-- TASK REQUIREMENTS --
Copy the entries below, from the line that contains "red arrow: moved 66" through the line that contains "gray semicircle: moved", replacing "green ellipse" with "teal ellipse" and changing nothing else. Leave out the pictures.

-- ITEMS --

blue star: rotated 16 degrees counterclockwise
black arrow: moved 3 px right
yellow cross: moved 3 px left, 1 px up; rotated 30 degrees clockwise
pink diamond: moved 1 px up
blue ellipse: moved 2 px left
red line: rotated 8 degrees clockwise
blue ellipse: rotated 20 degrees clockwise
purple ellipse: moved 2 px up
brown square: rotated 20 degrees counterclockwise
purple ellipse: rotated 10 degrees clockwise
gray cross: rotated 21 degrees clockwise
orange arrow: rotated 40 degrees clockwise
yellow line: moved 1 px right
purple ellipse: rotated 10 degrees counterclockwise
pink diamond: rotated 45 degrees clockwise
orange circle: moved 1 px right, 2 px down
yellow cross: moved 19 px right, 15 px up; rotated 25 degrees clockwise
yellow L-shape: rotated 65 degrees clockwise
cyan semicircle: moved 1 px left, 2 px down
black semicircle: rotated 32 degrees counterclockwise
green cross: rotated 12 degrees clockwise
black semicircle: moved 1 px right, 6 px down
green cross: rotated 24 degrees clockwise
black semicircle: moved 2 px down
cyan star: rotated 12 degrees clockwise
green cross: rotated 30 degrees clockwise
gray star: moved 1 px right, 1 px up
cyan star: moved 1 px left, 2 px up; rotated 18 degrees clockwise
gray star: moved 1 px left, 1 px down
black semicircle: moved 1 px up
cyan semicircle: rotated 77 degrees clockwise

* * *

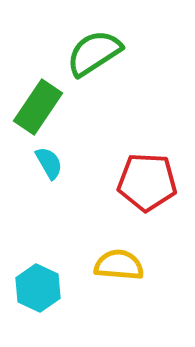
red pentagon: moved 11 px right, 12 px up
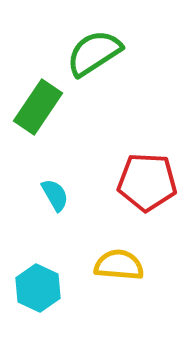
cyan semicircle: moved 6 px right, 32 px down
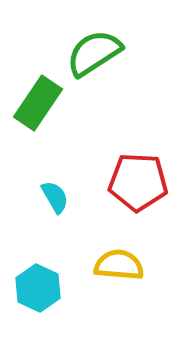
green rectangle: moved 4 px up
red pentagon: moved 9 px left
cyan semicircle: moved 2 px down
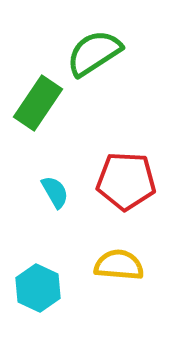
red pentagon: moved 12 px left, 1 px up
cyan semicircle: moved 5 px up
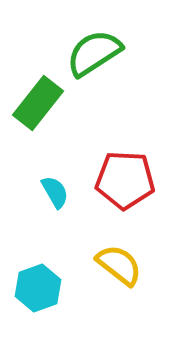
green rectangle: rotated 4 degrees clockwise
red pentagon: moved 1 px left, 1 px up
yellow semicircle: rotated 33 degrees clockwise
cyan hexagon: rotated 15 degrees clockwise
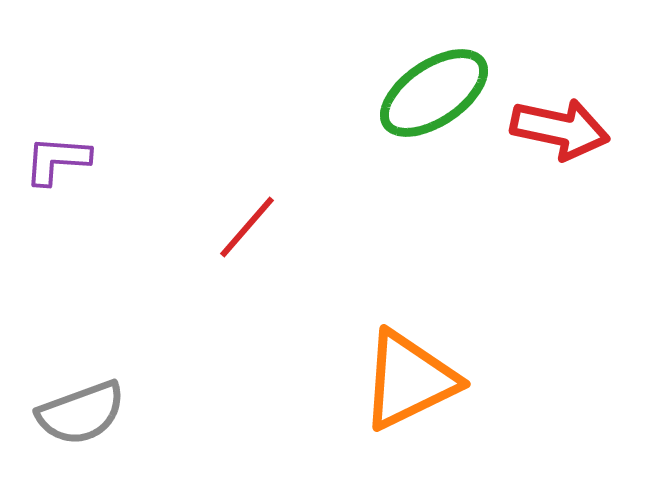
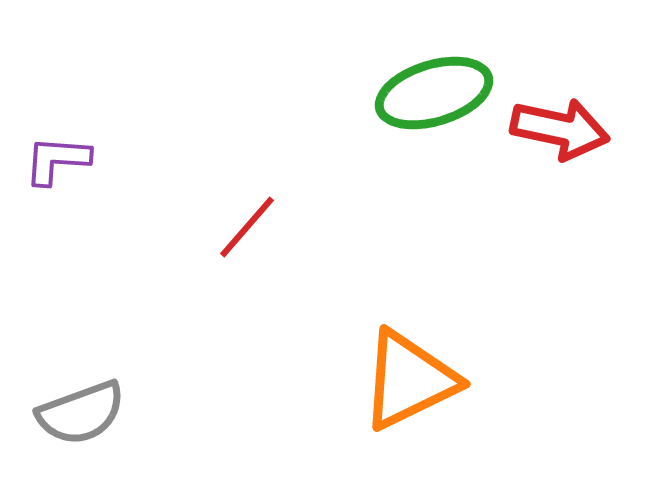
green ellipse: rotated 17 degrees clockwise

--

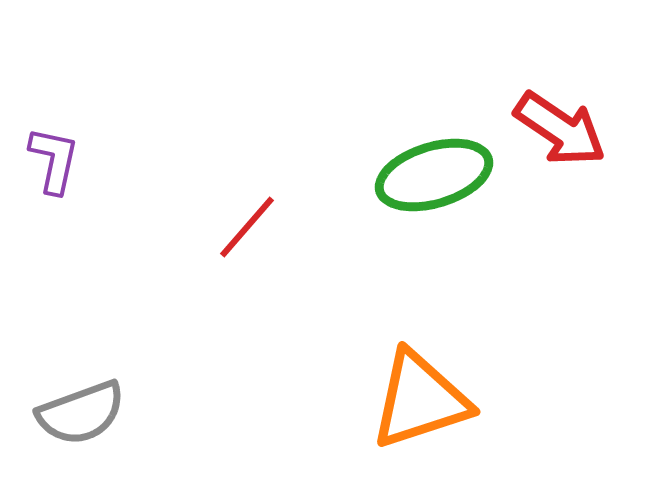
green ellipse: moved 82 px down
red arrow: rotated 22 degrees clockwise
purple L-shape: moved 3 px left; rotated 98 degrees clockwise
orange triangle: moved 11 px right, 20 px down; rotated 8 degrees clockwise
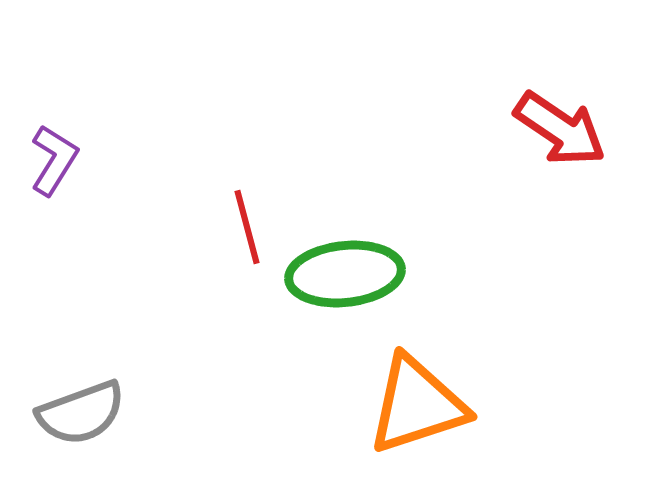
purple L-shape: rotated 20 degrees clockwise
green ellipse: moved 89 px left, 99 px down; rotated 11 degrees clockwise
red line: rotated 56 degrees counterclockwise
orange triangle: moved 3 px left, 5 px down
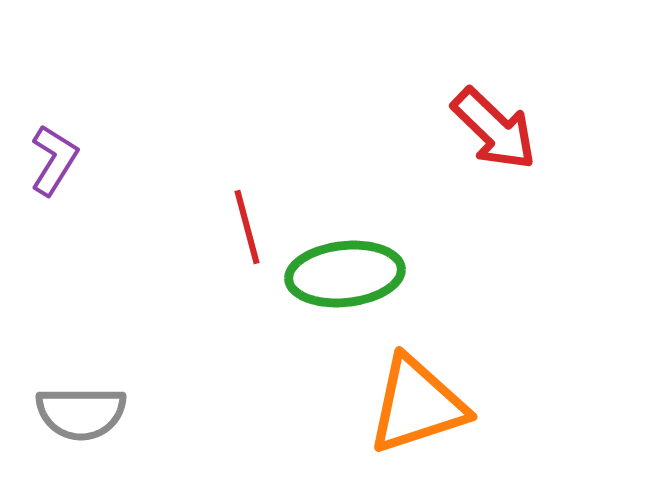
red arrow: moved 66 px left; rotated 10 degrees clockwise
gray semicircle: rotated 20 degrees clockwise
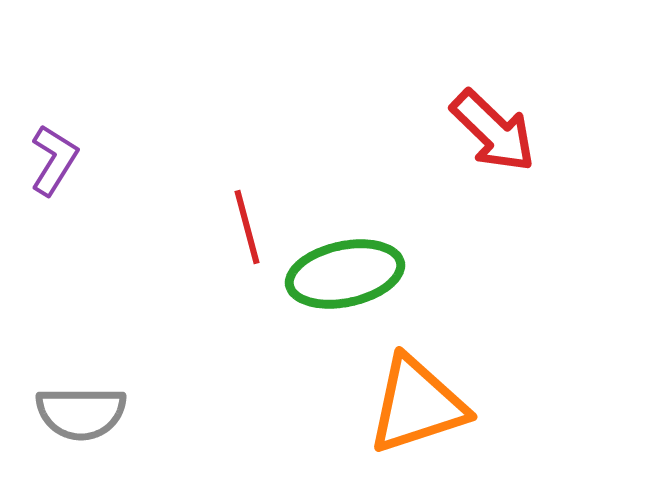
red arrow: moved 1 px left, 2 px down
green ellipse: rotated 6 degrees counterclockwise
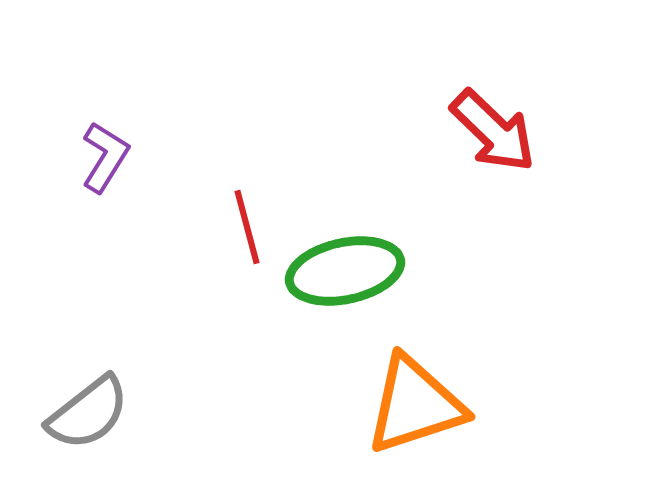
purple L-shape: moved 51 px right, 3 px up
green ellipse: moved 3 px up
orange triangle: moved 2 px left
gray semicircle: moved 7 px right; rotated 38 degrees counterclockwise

-- FINAL ANSWER --
red arrow: moved 66 px left; rotated 10 degrees clockwise
gray semicircle: rotated 20 degrees clockwise
red arrow: moved 1 px left, 2 px down
teal ellipse: rotated 6 degrees counterclockwise
purple L-shape: moved 51 px right, 3 px up
teal ellipse: moved 3 px up
orange triangle: moved 2 px left
gray semicircle: moved 7 px right; rotated 38 degrees counterclockwise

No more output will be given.